Render every line of the items below as a Markdown table with the columns Row and Line, numbering rows sequentially and omitting blank lines.

### Records provided
- - -

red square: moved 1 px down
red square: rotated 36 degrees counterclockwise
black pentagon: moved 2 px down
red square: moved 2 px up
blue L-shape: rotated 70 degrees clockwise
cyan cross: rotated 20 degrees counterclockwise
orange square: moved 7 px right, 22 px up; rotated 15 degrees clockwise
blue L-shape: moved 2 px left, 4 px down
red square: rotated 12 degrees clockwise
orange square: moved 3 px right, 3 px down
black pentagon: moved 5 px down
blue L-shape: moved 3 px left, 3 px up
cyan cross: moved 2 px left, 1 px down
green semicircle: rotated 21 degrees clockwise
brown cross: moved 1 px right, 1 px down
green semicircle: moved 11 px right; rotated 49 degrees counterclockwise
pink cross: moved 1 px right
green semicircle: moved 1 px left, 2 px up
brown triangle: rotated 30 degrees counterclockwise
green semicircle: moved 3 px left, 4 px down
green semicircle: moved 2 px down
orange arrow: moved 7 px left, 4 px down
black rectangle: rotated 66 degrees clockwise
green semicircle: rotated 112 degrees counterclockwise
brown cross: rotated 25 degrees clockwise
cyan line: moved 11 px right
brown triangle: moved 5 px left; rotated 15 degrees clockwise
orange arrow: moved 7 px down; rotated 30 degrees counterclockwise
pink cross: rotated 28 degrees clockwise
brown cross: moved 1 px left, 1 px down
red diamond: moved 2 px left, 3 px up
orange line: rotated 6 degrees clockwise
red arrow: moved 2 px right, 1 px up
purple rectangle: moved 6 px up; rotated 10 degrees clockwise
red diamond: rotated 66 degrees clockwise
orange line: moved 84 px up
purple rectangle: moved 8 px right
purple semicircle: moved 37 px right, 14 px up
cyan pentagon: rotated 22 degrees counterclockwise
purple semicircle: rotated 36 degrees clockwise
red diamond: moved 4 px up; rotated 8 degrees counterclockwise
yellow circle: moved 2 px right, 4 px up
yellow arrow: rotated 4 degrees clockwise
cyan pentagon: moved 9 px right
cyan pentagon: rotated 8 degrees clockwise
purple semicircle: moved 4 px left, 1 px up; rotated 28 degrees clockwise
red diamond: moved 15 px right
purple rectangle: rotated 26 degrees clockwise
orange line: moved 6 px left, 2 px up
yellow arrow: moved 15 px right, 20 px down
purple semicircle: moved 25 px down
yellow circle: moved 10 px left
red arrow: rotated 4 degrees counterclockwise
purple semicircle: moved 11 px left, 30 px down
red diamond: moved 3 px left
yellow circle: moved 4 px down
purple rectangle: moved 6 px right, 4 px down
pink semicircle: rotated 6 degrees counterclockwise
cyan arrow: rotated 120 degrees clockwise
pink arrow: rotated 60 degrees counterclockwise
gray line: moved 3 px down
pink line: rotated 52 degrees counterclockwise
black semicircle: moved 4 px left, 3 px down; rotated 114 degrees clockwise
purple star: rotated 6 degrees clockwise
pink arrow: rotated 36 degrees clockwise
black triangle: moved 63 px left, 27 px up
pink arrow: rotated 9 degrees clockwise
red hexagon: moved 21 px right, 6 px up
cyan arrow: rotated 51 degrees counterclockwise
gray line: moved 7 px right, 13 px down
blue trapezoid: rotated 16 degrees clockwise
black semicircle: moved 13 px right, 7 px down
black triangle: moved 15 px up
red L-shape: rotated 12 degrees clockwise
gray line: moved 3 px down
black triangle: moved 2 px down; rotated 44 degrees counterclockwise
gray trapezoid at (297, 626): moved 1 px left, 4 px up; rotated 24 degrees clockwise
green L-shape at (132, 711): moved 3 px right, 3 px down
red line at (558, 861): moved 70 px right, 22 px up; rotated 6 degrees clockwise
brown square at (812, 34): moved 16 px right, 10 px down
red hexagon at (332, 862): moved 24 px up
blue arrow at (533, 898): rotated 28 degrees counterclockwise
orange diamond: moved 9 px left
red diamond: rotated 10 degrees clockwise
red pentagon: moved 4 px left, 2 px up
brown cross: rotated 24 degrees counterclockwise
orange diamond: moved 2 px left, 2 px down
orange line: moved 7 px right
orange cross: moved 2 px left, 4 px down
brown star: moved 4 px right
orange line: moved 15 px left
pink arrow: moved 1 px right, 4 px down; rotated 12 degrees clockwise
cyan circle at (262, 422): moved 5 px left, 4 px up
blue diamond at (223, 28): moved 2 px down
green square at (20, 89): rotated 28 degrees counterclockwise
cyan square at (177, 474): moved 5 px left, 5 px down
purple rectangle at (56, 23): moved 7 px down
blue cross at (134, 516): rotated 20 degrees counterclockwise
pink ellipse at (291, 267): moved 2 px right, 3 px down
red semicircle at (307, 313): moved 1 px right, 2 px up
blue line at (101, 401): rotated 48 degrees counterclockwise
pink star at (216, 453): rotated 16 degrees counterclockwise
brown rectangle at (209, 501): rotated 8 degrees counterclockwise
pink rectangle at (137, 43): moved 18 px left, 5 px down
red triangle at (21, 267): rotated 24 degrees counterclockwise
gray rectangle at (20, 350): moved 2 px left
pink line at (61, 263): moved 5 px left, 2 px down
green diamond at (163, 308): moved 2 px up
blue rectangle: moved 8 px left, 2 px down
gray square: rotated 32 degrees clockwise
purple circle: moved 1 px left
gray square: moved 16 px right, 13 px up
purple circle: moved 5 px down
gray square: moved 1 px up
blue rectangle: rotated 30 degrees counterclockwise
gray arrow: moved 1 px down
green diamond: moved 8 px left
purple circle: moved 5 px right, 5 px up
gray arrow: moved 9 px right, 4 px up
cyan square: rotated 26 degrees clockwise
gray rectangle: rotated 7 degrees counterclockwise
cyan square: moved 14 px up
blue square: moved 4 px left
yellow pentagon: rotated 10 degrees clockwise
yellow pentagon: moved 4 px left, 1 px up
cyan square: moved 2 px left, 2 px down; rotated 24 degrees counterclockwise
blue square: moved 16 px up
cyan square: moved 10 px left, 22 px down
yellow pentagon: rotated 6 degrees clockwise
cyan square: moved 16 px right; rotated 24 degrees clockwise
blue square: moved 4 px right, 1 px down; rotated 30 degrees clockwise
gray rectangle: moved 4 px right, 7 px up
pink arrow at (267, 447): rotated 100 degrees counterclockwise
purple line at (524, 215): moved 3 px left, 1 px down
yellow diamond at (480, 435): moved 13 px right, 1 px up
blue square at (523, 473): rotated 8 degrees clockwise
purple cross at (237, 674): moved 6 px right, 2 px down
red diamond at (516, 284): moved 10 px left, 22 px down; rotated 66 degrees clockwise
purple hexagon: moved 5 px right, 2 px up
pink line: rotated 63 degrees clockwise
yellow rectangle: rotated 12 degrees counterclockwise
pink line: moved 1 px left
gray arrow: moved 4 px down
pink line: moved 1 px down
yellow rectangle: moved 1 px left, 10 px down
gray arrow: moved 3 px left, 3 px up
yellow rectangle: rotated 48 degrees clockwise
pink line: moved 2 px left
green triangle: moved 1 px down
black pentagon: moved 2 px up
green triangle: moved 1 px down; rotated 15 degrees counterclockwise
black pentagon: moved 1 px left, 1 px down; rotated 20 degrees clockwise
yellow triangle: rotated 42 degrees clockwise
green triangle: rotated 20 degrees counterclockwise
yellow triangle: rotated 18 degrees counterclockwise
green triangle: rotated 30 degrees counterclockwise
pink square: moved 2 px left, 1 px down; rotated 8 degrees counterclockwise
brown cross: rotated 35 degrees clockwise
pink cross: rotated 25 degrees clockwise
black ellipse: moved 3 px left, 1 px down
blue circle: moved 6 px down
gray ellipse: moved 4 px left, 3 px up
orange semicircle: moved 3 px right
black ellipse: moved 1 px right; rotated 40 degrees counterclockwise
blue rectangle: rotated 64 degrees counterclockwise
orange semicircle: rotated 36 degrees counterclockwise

- - -

### Output for this exercise
| Row | Line |
|---|---|
| 1 | red square: moved 1 px down |
| 2 | red square: rotated 36 degrees counterclockwise |
| 3 | black pentagon: moved 2 px down |
| 4 | red square: moved 2 px up |
| 5 | blue L-shape: rotated 70 degrees clockwise |
| 6 | cyan cross: rotated 20 degrees counterclockwise |
| 7 | orange square: moved 7 px right, 22 px up; rotated 15 degrees clockwise |
| 8 | blue L-shape: moved 2 px left, 4 px down |
| 9 | red square: rotated 12 degrees clockwise |
| 10 | orange square: moved 3 px right, 3 px down |
| 11 | black pentagon: moved 5 px down |
| 12 | blue L-shape: moved 3 px left, 3 px up |
| 13 | cyan cross: moved 2 px left, 1 px down |
| 14 | green semicircle: rotated 21 degrees clockwise |
| 15 | brown cross: moved 1 px right, 1 px down |
| 16 | green semicircle: moved 11 px right; rotated 49 degrees counterclockwise |
| 17 | pink cross: moved 1 px right |
| 18 | green semicircle: moved 1 px left, 2 px up |
| 19 | brown triangle: rotated 30 degrees counterclockwise |
| 20 | green semicircle: moved 3 px left, 4 px down |
| 21 | green semicircle: moved 2 px down |
| 22 | orange arrow: moved 7 px left, 4 px down |
| 23 | black rectangle: rotated 66 degrees clockwise |
| 24 | green semicircle: rotated 112 degrees counterclockwise |
| 25 | brown cross: rotated 25 degrees clockwise |
| 26 | cyan line: moved 11 px right |
| 27 | brown triangle: moved 5 px left; rotated 15 degrees clockwise |
| 28 | orange arrow: moved 7 px down; rotated 30 degrees counterclockwise |
| 29 | pink cross: rotated 28 degrees clockwise |
| 30 | brown cross: moved 1 px left, 1 px down |
| 31 | red diamond: moved 2 px left, 3 px up |
| 32 | orange line: rotated 6 degrees clockwise |
| 33 | red arrow: moved 2 px right, 1 px up |
| 34 | purple rectangle: moved 6 px up; rotated 10 degrees clockwise |
| 35 | red diamond: rotated 66 degrees clockwise |
| 36 | orange line: moved 84 px up |
| 37 | purple rectangle: moved 8 px right |
| 38 | purple semicircle: moved 37 px right, 14 px up |
| 39 | cyan pentagon: rotated 22 degrees counterclockwise |
| 40 | purple semicircle: rotated 36 degrees clockwise |
| 41 | red diamond: moved 4 px up; rotated 8 degrees counterclockwise |
| 42 | yellow circle: moved 2 px right, 4 px up |
| 43 | yellow arrow: rotated 4 degrees clockwise |
| 44 | cyan pentagon: moved 9 px right |
| 45 | cyan pentagon: rotated 8 degrees clockwise |
| 46 | purple semicircle: moved 4 px left, 1 px up; rotated 28 degrees clockwise |
| 47 | red diamond: moved 15 px right |
| 48 | purple rectangle: rotated 26 degrees clockwise |
| 49 | orange line: moved 6 px left, 2 px up |
| 50 | yellow arrow: moved 15 px right, 20 px down |
| 51 | purple semicircle: moved 25 px down |
| 52 | yellow circle: moved 10 px left |
| 53 | red arrow: rotated 4 degrees counterclockwise |
| 54 | purple semicircle: moved 11 px left, 30 px down |
| 55 | red diamond: moved 3 px left |
| 56 | yellow circle: moved 4 px down |
| 57 | purple rectangle: moved 6 px right, 4 px down |
| 58 | pink semicircle: rotated 6 degrees counterclockwise |
| 59 | cyan arrow: rotated 120 degrees clockwise |
| 60 | pink arrow: rotated 60 degrees counterclockwise |
| 61 | gray line: moved 3 px down |
| 62 | pink line: rotated 52 degrees counterclockwise |
| 63 | black semicircle: moved 4 px left, 3 px down; rotated 114 degrees clockwise |
| 64 | purple star: rotated 6 degrees clockwise |
| 65 | pink arrow: rotated 36 degrees clockwise |
| 66 | black triangle: moved 63 px left, 27 px up |
| 67 | pink arrow: rotated 9 degrees clockwise |
| 68 | red hexagon: moved 21 px right, 6 px up |
| 69 | cyan arrow: rotated 51 degrees counterclockwise |
| 70 | gray line: moved 7 px right, 13 px down |
| 71 | blue trapezoid: rotated 16 degrees clockwise |
| 72 | black semicircle: moved 13 px right, 7 px down |
| 73 | black triangle: moved 15 px up |
| 74 | red L-shape: rotated 12 degrees clockwise |
| 75 | gray line: moved 3 px down |
| 76 | black triangle: moved 2 px down; rotated 44 degrees counterclockwise |
| 77 | gray trapezoid at (297, 626): moved 1 px left, 4 px up; rotated 24 degrees clockwise |
| 78 | green L-shape at (132, 711): moved 3 px right, 3 px down |
| 79 | red line at (558, 861): moved 70 px right, 22 px up; rotated 6 degrees clockwise |
| 80 | brown square at (812, 34): moved 16 px right, 10 px down |
| 81 | red hexagon at (332, 862): moved 24 px up |
| 82 | blue arrow at (533, 898): rotated 28 degrees counterclockwise |
| 83 | orange diamond: moved 9 px left |
| 84 | red diamond: rotated 10 degrees clockwise |
| 85 | red pentagon: moved 4 px left, 2 px up |
| 86 | brown cross: rotated 24 degrees counterclockwise |
| 87 | orange diamond: moved 2 px left, 2 px down |
| 88 | orange line: moved 7 px right |
| 89 | orange cross: moved 2 px left, 4 px down |
| 90 | brown star: moved 4 px right |
| 91 | orange line: moved 15 px left |
| 92 | pink arrow: moved 1 px right, 4 px down; rotated 12 degrees clockwise |
| 93 | cyan circle at (262, 422): moved 5 px left, 4 px up |
| 94 | blue diamond at (223, 28): moved 2 px down |
| 95 | green square at (20, 89): rotated 28 degrees counterclockwise |
| 96 | cyan square at (177, 474): moved 5 px left, 5 px down |
| 97 | purple rectangle at (56, 23): moved 7 px down |
| 98 | blue cross at (134, 516): rotated 20 degrees counterclockwise |
| 99 | pink ellipse at (291, 267): moved 2 px right, 3 px down |
| 100 | red semicircle at (307, 313): moved 1 px right, 2 px up |
| 101 | blue line at (101, 401): rotated 48 degrees counterclockwise |
| 102 | pink star at (216, 453): rotated 16 degrees counterclockwise |
| 103 | brown rectangle at (209, 501): rotated 8 degrees counterclockwise |
| 104 | pink rectangle at (137, 43): moved 18 px left, 5 px down |
| 105 | red triangle at (21, 267): rotated 24 degrees counterclockwise |
| 106 | gray rectangle at (20, 350): moved 2 px left |
| 107 | pink line at (61, 263): moved 5 px left, 2 px down |
| 108 | green diamond at (163, 308): moved 2 px up |
| 109 | blue rectangle: moved 8 px left, 2 px down |
| 110 | gray square: rotated 32 degrees clockwise |
| 111 | purple circle: moved 1 px left |
| 112 | gray square: moved 16 px right, 13 px up |
| 113 | purple circle: moved 5 px down |
| 114 | gray square: moved 1 px up |
| 115 | blue rectangle: rotated 30 degrees counterclockwise |
| 116 | gray arrow: moved 1 px down |
| 117 | green diamond: moved 8 px left |
| 118 | purple circle: moved 5 px right, 5 px up |
| 119 | gray arrow: moved 9 px right, 4 px up |
| 120 | cyan square: rotated 26 degrees clockwise |
| 121 | gray rectangle: rotated 7 degrees counterclockwise |
| 122 | cyan square: moved 14 px up |
| 123 | blue square: moved 4 px left |
| 124 | yellow pentagon: rotated 10 degrees clockwise |
| 125 | yellow pentagon: moved 4 px left, 1 px up |
| 126 | cyan square: moved 2 px left, 2 px down; rotated 24 degrees counterclockwise |
| 127 | blue square: moved 16 px up |
| 128 | cyan square: moved 10 px left, 22 px down |
| 129 | yellow pentagon: rotated 6 degrees clockwise |
| 130 | cyan square: moved 16 px right; rotated 24 degrees clockwise |
| 131 | blue square: moved 4 px right, 1 px down; rotated 30 degrees clockwise |
| 132 | gray rectangle: moved 4 px right, 7 px up |
| 133 | pink arrow at (267, 447): rotated 100 degrees counterclockwise |
| 134 | purple line at (524, 215): moved 3 px left, 1 px down |
| 135 | yellow diamond at (480, 435): moved 13 px right, 1 px up |
| 136 | blue square at (523, 473): rotated 8 degrees clockwise |
| 137 | purple cross at (237, 674): moved 6 px right, 2 px down |
| 138 | red diamond at (516, 284): moved 10 px left, 22 px down; rotated 66 degrees clockwise |
| 139 | purple hexagon: moved 5 px right, 2 px up |
| 140 | pink line: rotated 63 degrees clockwise |
| 141 | yellow rectangle: rotated 12 degrees counterclockwise |
| 142 | pink line: moved 1 px left |
| 143 | gray arrow: moved 4 px down |
| 144 | pink line: moved 1 px down |
| 145 | yellow rectangle: moved 1 px left, 10 px down |
| 146 | gray arrow: moved 3 px left, 3 px up |
| 147 | yellow rectangle: rotated 48 degrees clockwise |
| 148 | pink line: moved 2 px left |
| 149 | green triangle: moved 1 px down |
| 150 | black pentagon: moved 2 px up |
| 151 | green triangle: moved 1 px down; rotated 15 degrees counterclockwise |
| 152 | black pentagon: moved 1 px left, 1 px down; rotated 20 degrees clockwise |
| 153 | yellow triangle: rotated 42 degrees clockwise |
| 154 | green triangle: rotated 20 degrees counterclockwise |
| 155 | yellow triangle: rotated 18 degrees counterclockwise |
| 156 | green triangle: rotated 30 degrees counterclockwise |
| 157 | pink square: moved 2 px left, 1 px down; rotated 8 degrees counterclockwise |
| 158 | brown cross: rotated 35 degrees clockwise |
| 159 | pink cross: rotated 25 degrees clockwise |
| 160 | black ellipse: moved 3 px left, 1 px down |
| 161 | blue circle: moved 6 px down |
| 162 | gray ellipse: moved 4 px left, 3 px up |
| 163 | orange semicircle: moved 3 px right |
| 164 | black ellipse: moved 1 px right; rotated 40 degrees counterclockwise |
| 165 | blue rectangle: rotated 64 degrees counterclockwise |
| 166 | orange semicircle: rotated 36 degrees counterclockwise |